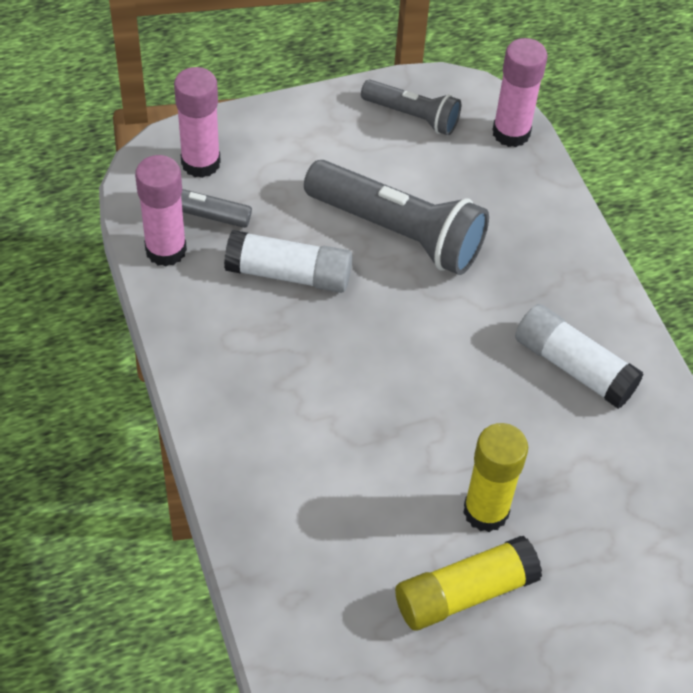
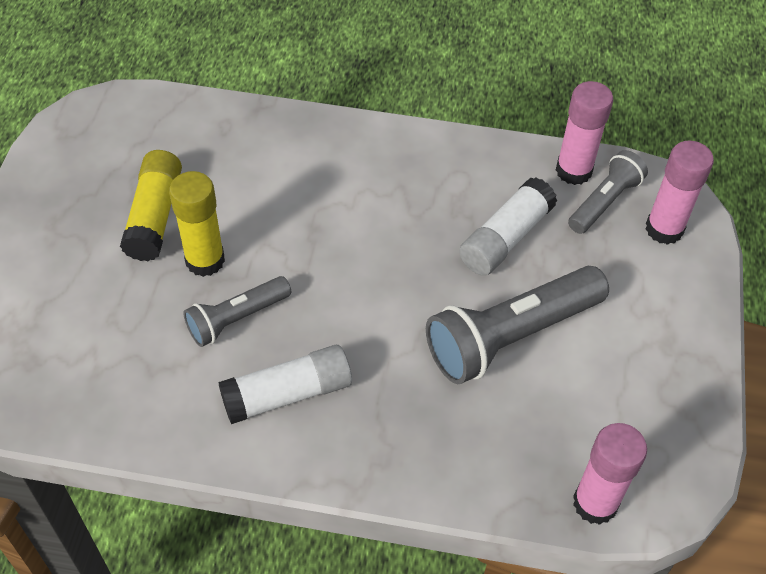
camera: 120 degrees right, 0 degrees up
(412, 116) = (657, 422): grey flashlight -> grey flashlight (236, 319)

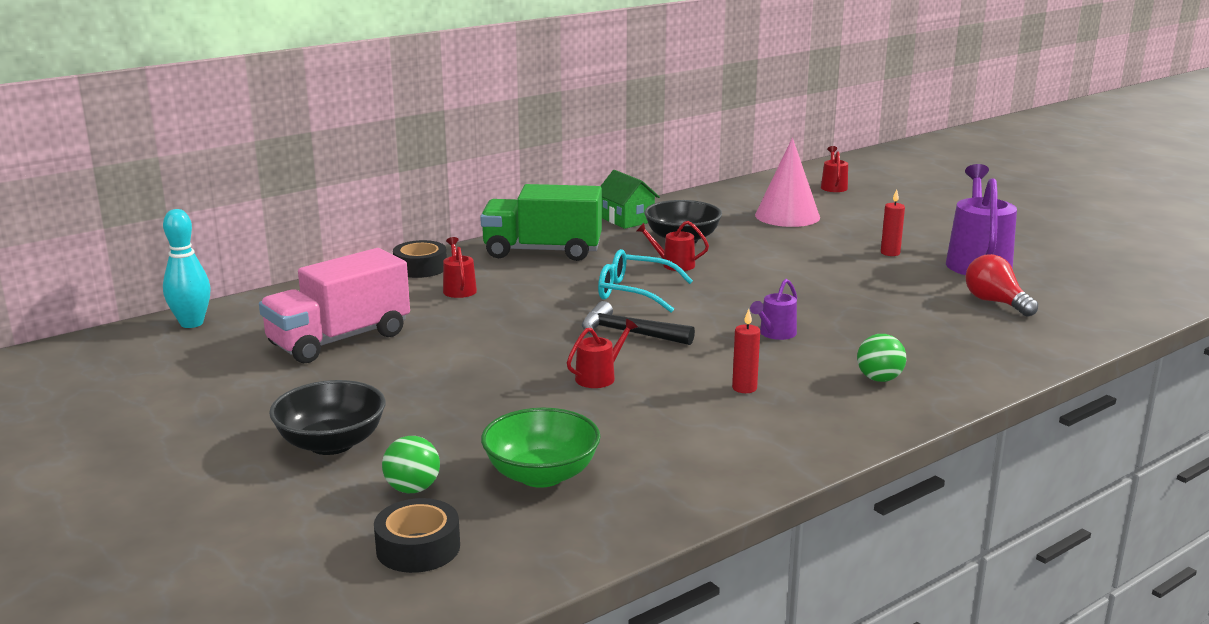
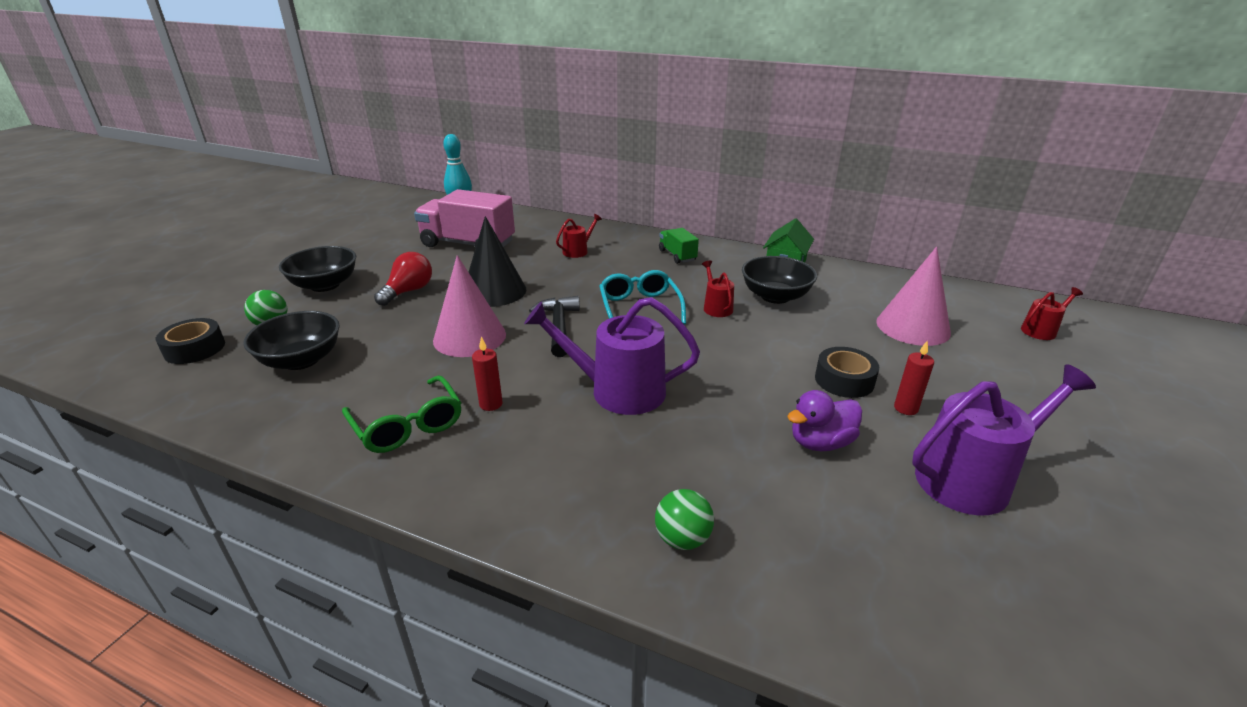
camera: 60 degrees right, 10 degrees up
(420, 268) = (600, 231): black tape -> black tape (844, 380)
(503, 347) = (494, 291): none -> black cone
(541, 475) = (301, 360): green bowl -> black bowl
(542, 251) = (677, 255): green truck -> green truck, size x0.50
(599, 377) = (469, 337): red watering can -> pink cone
(745, 430) = (408, 425): none -> green glasses
(775, 333) = (618, 391): purple watering can -> purple watering can, size x2.01
(879, 379) = (563, 476): green ball -> green ball (682, 539)
(908, 288) = (820, 442): none -> purple duck
(995, 302) = (859, 521): red light bulb -> red light bulb (408, 291)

^^^^^^^^^^^^^^^^

* _EXERCISE AIM_:
From the line that contains "(420, 268) = (600, 231): black" through the last line of the records above, copy every line exactly and leave out the rest.

* _SOLUTION TO THIS TASK_:
(420, 268) = (600, 231): black tape -> black tape (844, 380)
(503, 347) = (494, 291): none -> black cone
(541, 475) = (301, 360): green bowl -> black bowl
(542, 251) = (677, 255): green truck -> green truck, size x0.50
(599, 377) = (469, 337): red watering can -> pink cone
(745, 430) = (408, 425): none -> green glasses
(775, 333) = (618, 391): purple watering can -> purple watering can, size x2.01
(879, 379) = (563, 476): green ball -> green ball (682, 539)
(908, 288) = (820, 442): none -> purple duck
(995, 302) = (859, 521): red light bulb -> red light bulb (408, 291)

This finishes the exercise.